With the pictures left out, print exactly the lines below that run from the one containing "[(10,0),(0,16),(0,0),(10,0)]" through the one containing "[(471,0),(472,16),(426,16),(426,0),(471,0)]".
[[ SOURCE INFORMATION, beginning ]]
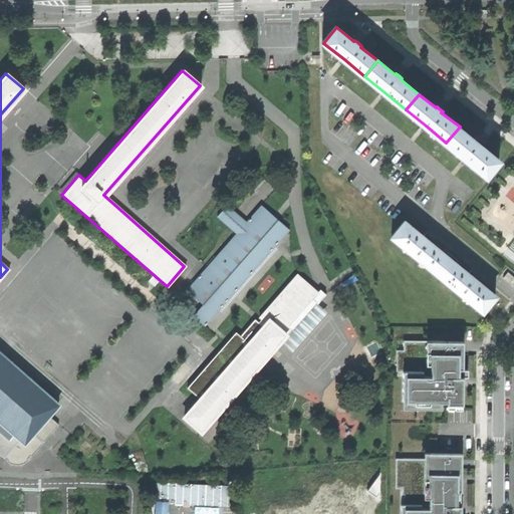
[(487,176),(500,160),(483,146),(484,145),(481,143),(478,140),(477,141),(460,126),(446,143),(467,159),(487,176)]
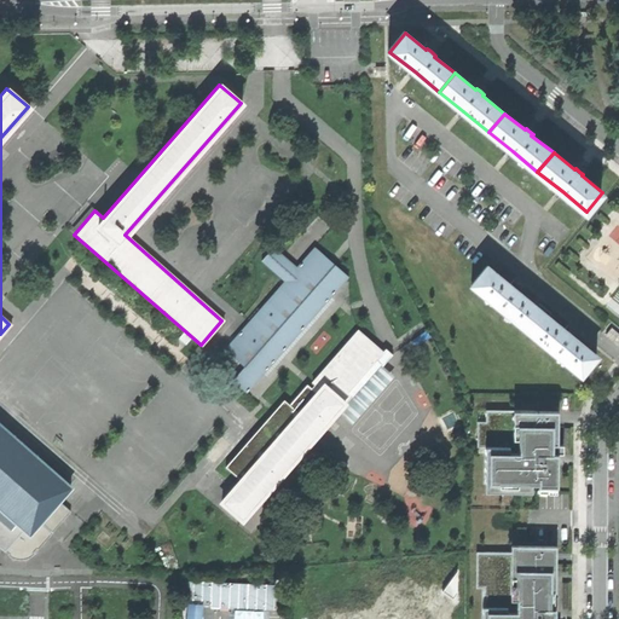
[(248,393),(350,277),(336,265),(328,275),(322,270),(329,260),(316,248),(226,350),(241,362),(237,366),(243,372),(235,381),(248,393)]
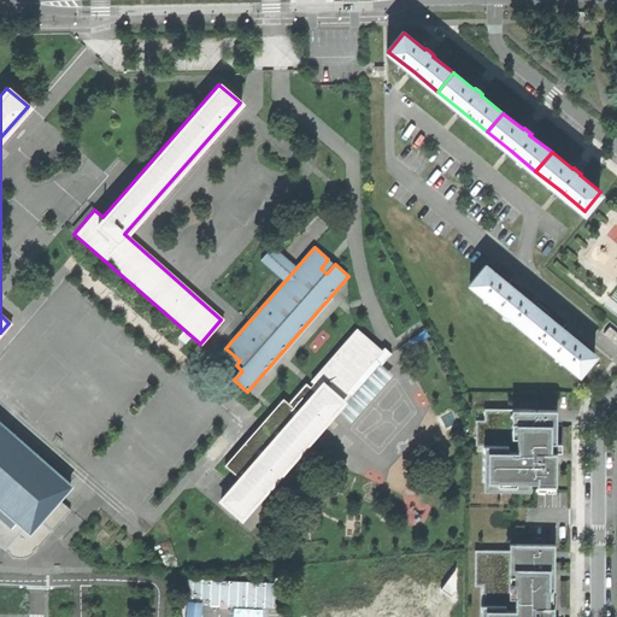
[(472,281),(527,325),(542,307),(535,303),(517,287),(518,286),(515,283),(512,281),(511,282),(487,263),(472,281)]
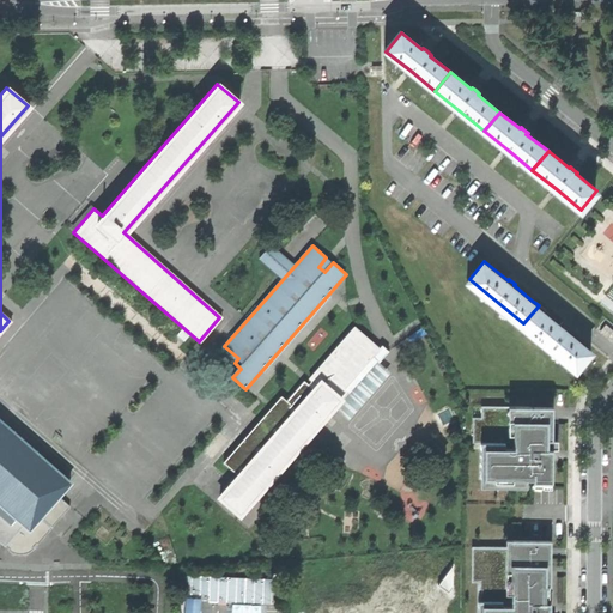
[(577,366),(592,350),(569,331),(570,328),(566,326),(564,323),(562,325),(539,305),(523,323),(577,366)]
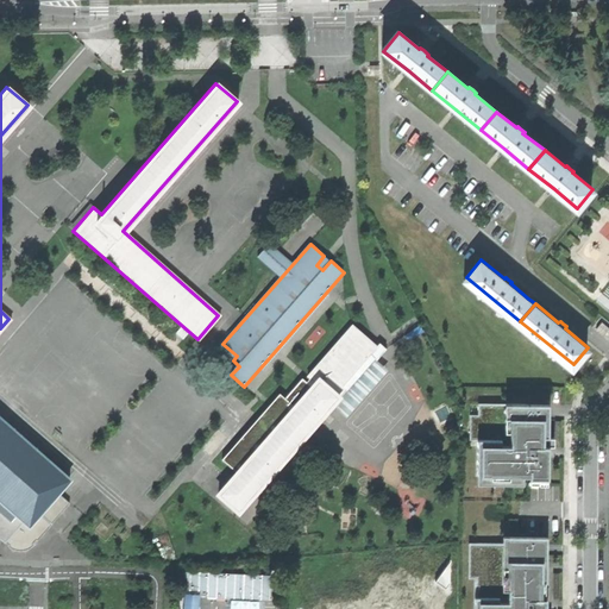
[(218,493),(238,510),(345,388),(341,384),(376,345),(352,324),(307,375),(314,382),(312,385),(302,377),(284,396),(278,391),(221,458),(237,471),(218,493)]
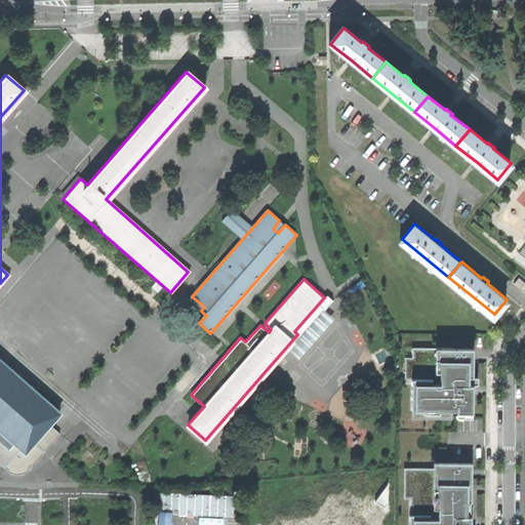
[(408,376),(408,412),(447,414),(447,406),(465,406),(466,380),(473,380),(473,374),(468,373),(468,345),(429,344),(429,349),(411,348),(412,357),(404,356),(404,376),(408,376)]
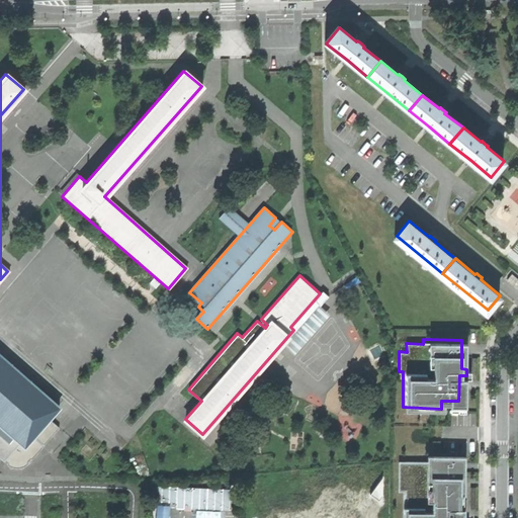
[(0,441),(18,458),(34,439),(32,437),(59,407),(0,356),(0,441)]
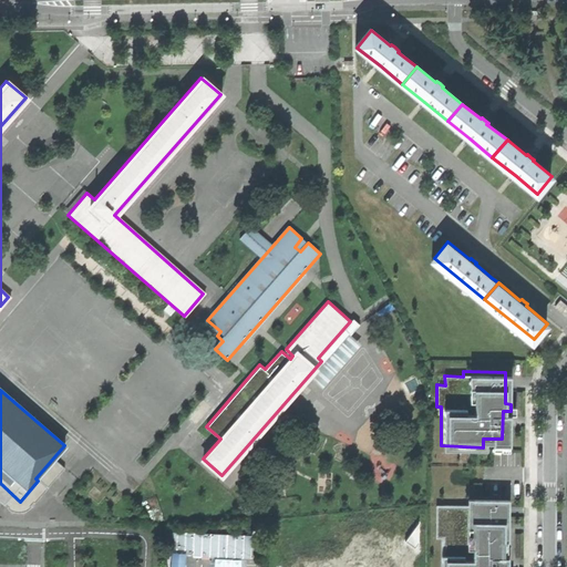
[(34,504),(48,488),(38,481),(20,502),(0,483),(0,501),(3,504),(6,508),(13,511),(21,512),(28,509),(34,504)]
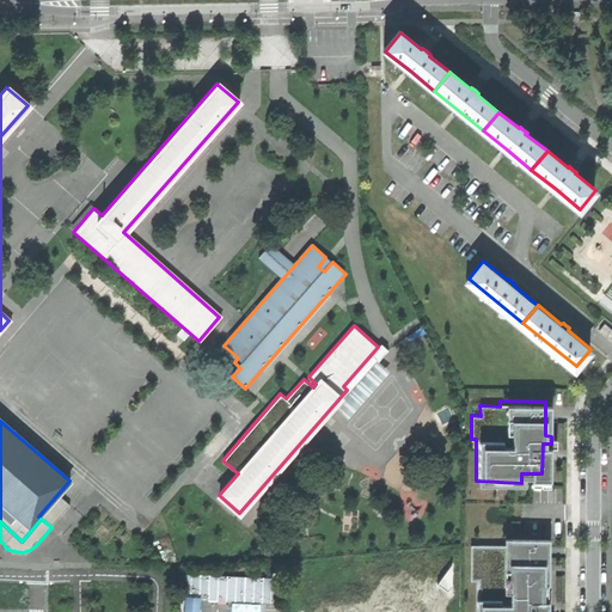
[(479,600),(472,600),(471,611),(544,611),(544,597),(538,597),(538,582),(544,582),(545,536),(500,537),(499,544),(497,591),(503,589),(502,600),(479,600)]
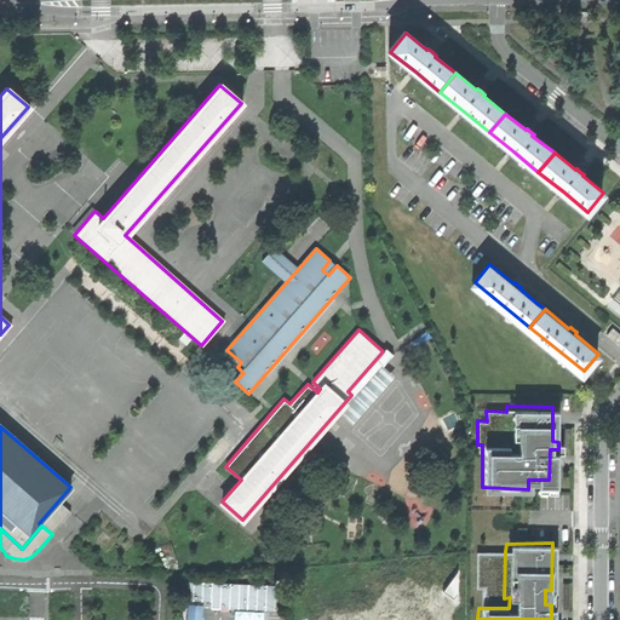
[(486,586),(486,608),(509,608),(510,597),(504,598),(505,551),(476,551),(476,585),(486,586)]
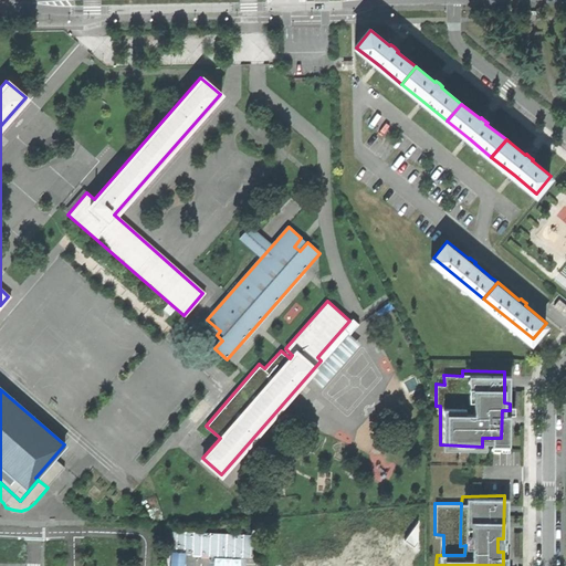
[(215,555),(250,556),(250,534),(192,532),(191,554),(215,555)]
[[ SOURCE INFORMATION, end ]]
[[ SOURCE INFORMATION, beginning ]]
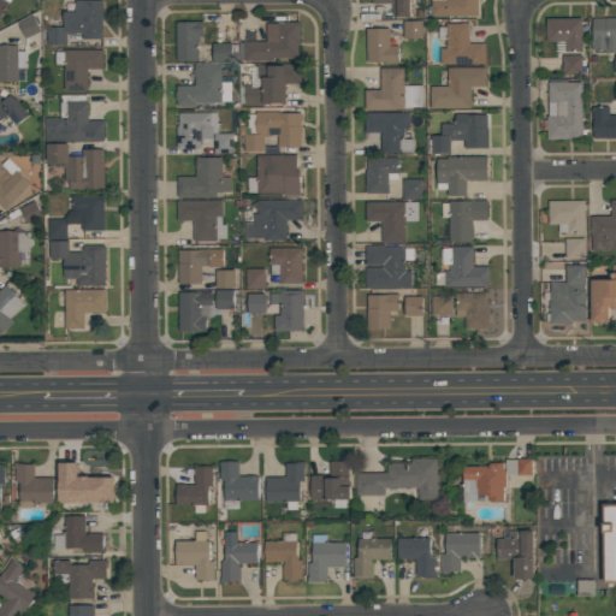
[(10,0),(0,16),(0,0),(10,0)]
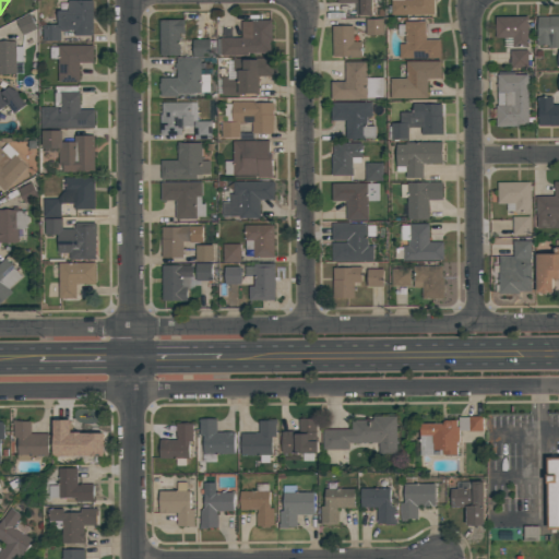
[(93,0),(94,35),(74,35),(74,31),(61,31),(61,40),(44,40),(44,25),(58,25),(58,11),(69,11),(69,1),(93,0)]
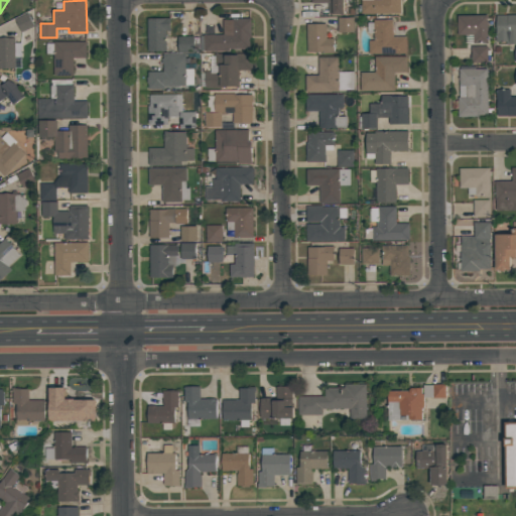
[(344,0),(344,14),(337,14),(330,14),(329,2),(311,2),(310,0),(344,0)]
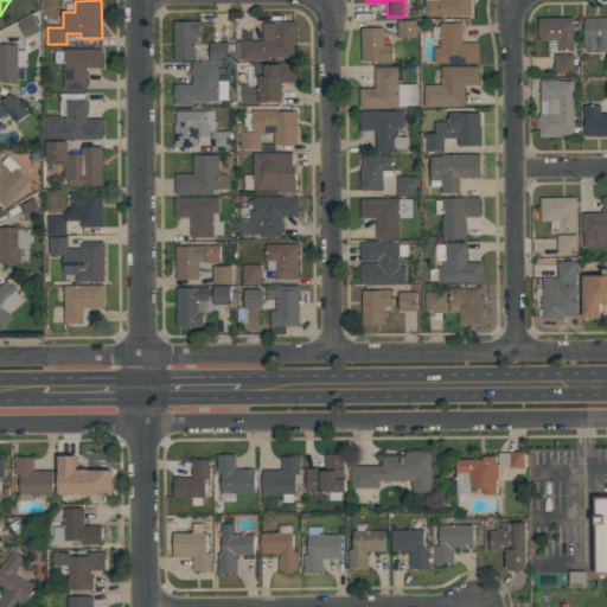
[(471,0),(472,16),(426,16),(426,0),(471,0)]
[[ SOURCE INFORMATION, end ]]
### YOUR RESPONSE
[(10,0),(0,16),(0,0),(10,0)]
[(93,0),(94,35),(74,35),(74,31),(61,31),(61,40),(44,40),(44,25),(58,25),(58,11),(69,11),(69,1),(93,0)]
[(344,0),(344,14),(337,14),(330,14),(329,2),(311,2),(310,0),(344,0)]
[(471,0),(472,16),(426,16),(426,0),(471,0)]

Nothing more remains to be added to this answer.